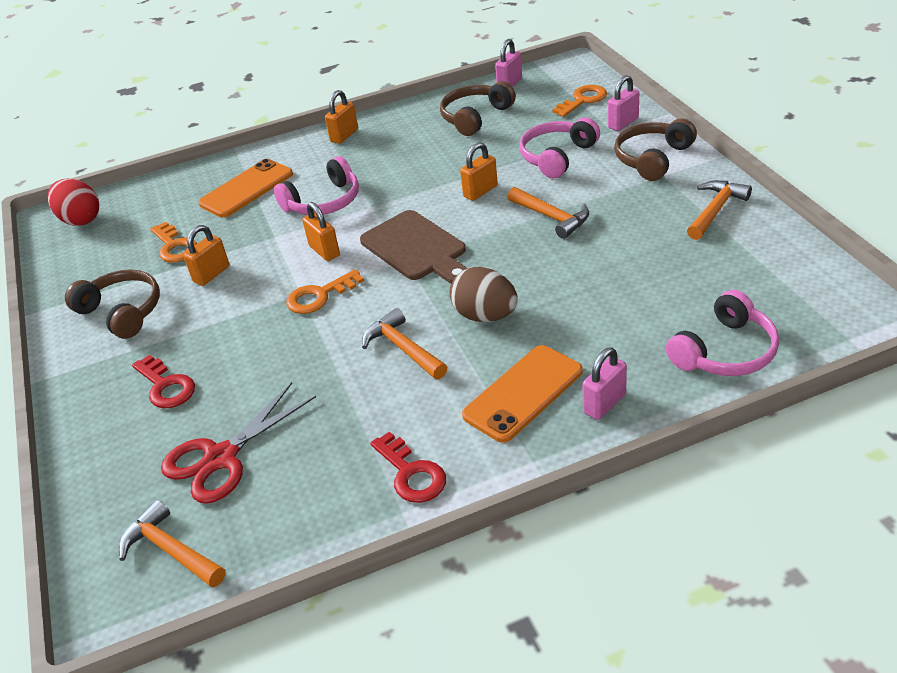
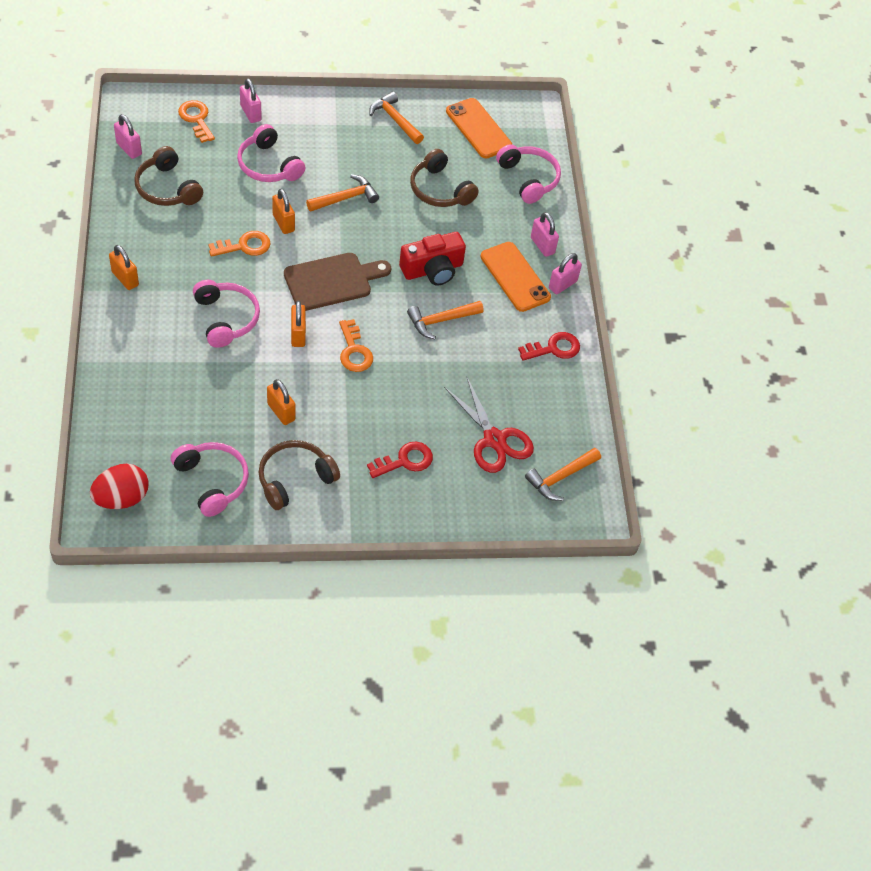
camera: 85 degrees left, 15 degrees up
orange key [150,222,197,263] -> orange key moved to [208,231,271,257]
orange phone [198,159,293,217] -> orange phone moved to [446,98,512,159]
orange padlock [302,202,340,261] -> orange padlock turned 75 degrees counterclockwise [291,301,306,347]
brown egg [450,267,518,322] -> red camera [399,232,466,285]
brown headphones [614,118,697,181] -> brown headphones moved to [410,149,479,207]
none -> pink headphones [171,442,249,517]
none -> pink padlock [549,253,582,294]

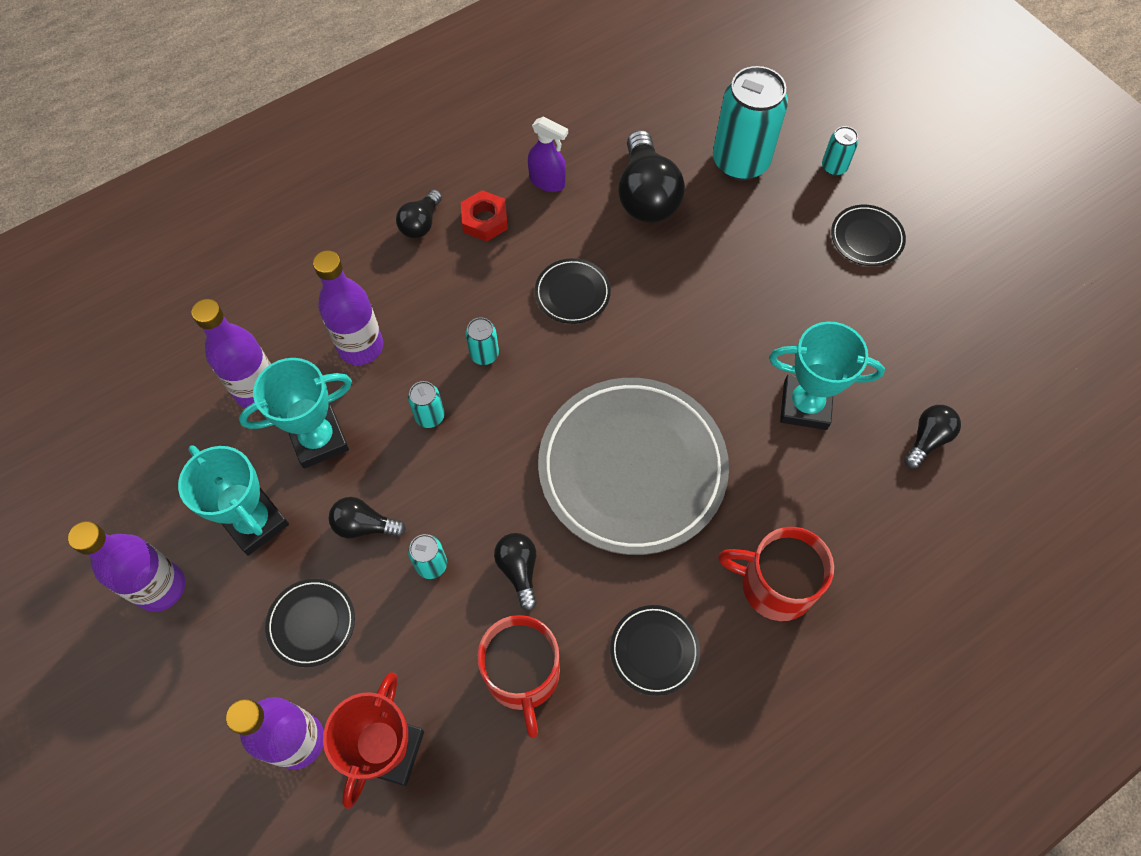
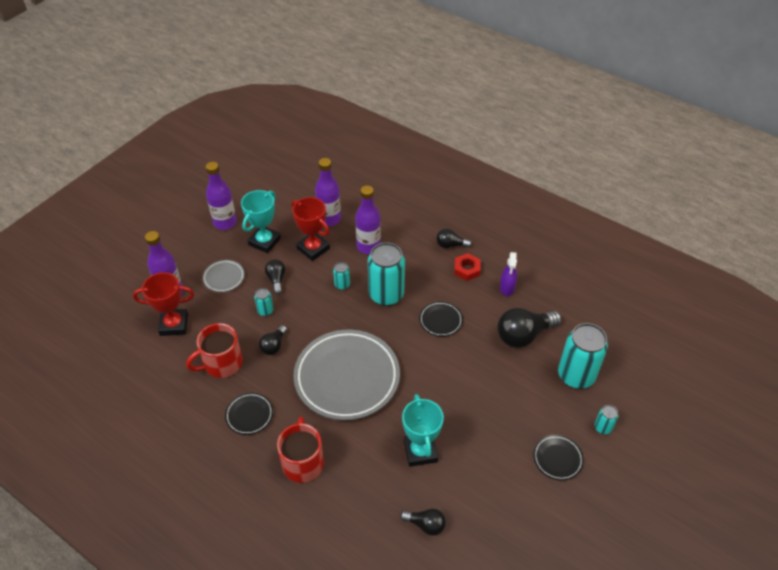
camera: 70 degrees right, 15 degrees down
turquoise trophy [239,358,352,468] -> red trophy [291,197,330,261]
black plate [265,579,355,667] -> grey plate [202,260,245,292]
turquoise can [466,317,499,365] -> turquoise can [368,242,405,306], size x2.21
black light bulb [494,533,537,611] -> black light bulb turned 150 degrees clockwise [259,325,287,355]

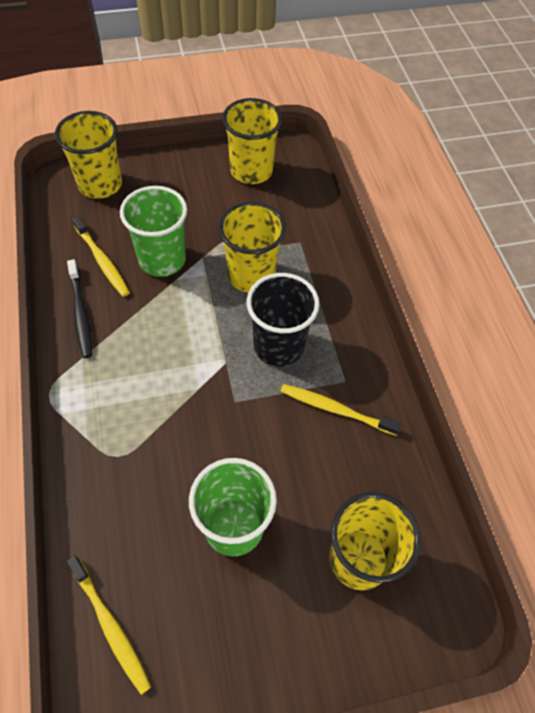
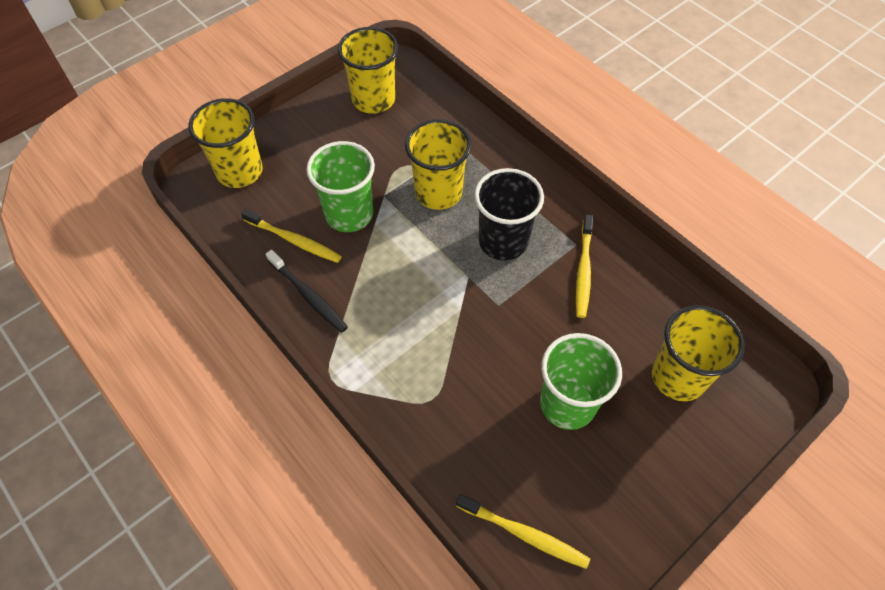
camera: 25 degrees left, 0 degrees up
yellow toothbrush [280,384,401,436] -> yellow toothbrush turned 75 degrees counterclockwise [576,214,593,318]

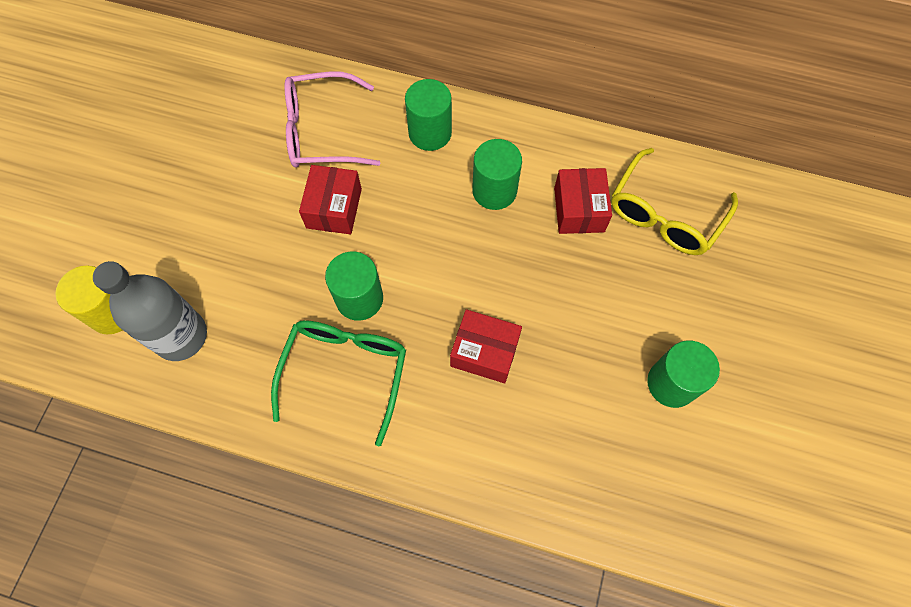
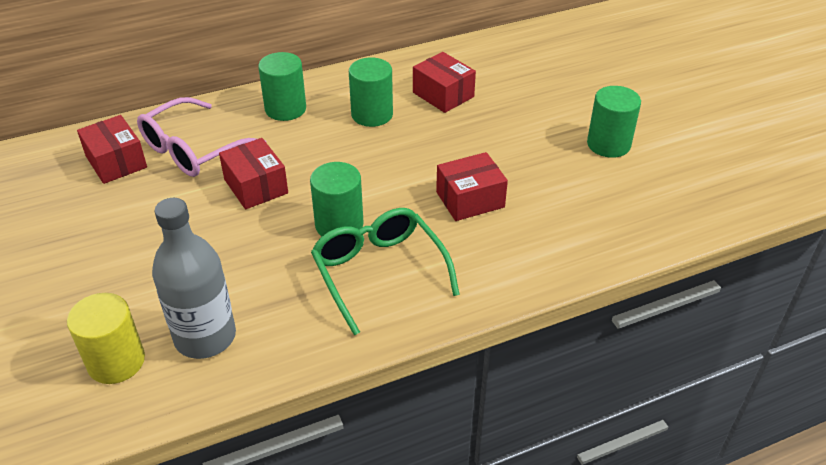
camera: 40 degrees left, 25 degrees down
yellow glasses [611,148,738,255] -> none
none -> red box [77,115,147,184]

────────────────────────────────────────

▸ **Brief**
Which lines hold the word "padlock"? Return all of them from the records above.

▸ **Written response**
orange padlock [302,202,340,261] -> orange padlock turned 75 degrees counterclockwise [291,301,306,347]
none -> pink padlock [549,253,582,294]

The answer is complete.